[Directions for this task]
Please state how many lines of the data below contain the word "degrees", offering nothing besides the number.

[Collected material]
______

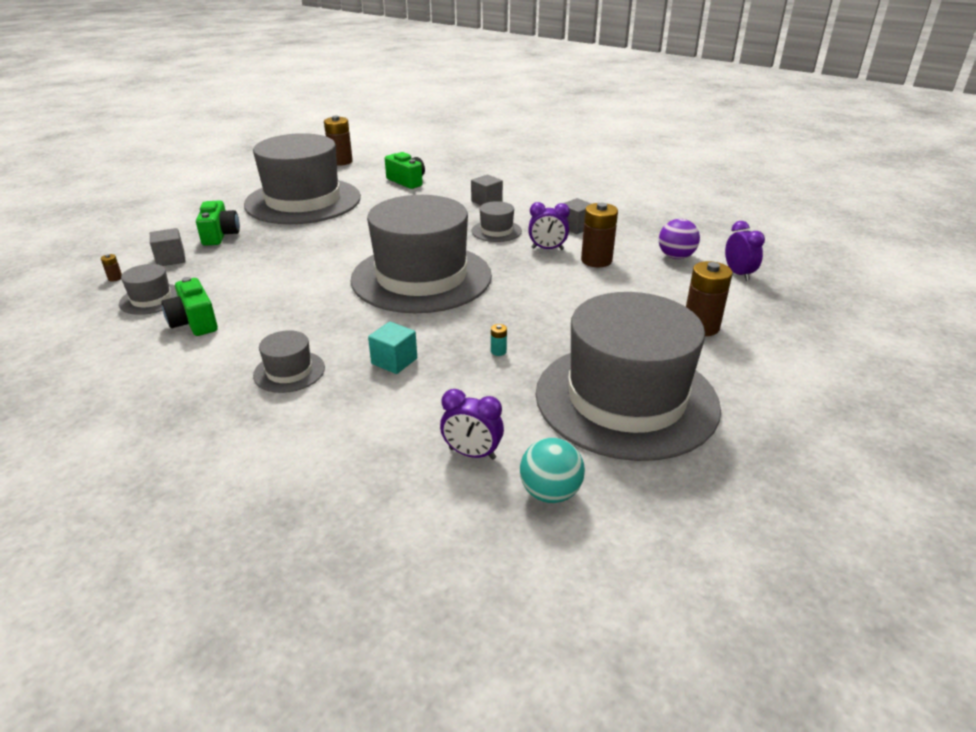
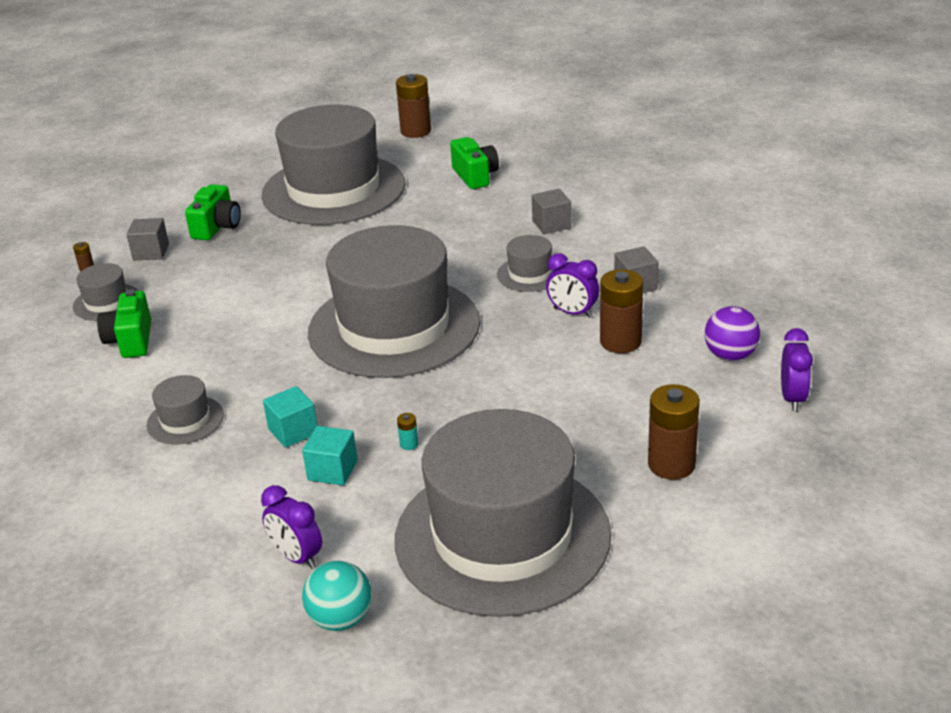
camera: 25 degrees right, 0 degrees up
(450, 382) = (332, 470): none -> turquoise cube

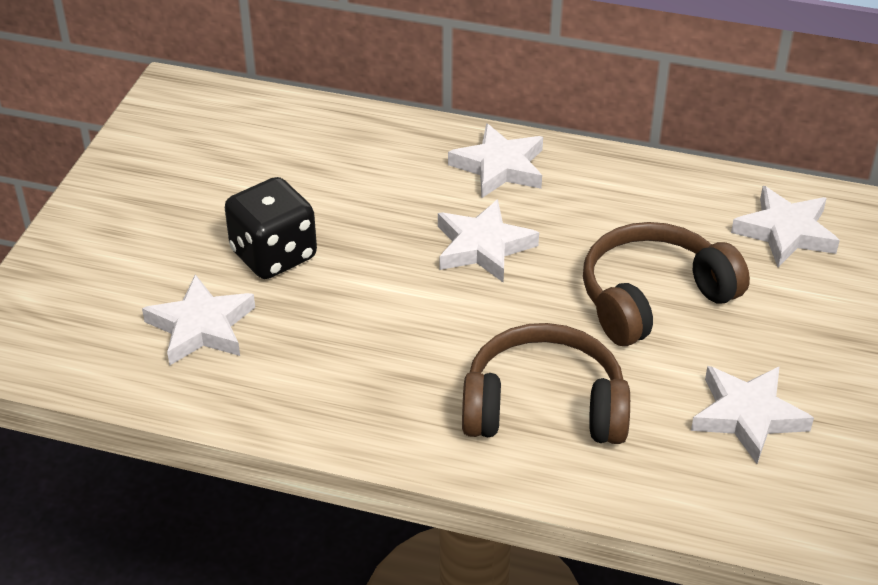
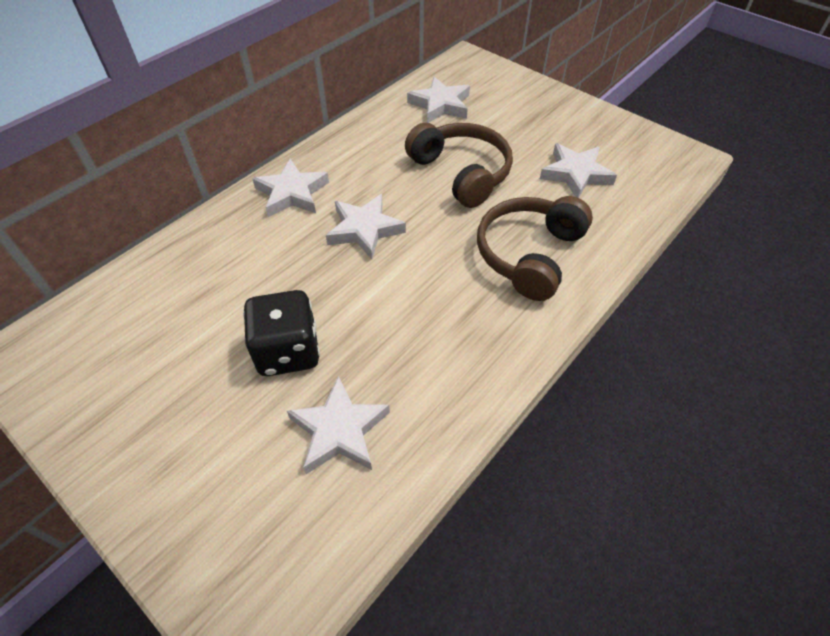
camera: 65 degrees left, 10 degrees up
(653, 298) = (461, 173): brown headphones -> brown headphones turned 150 degrees clockwise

______

[Answer to this problem]
3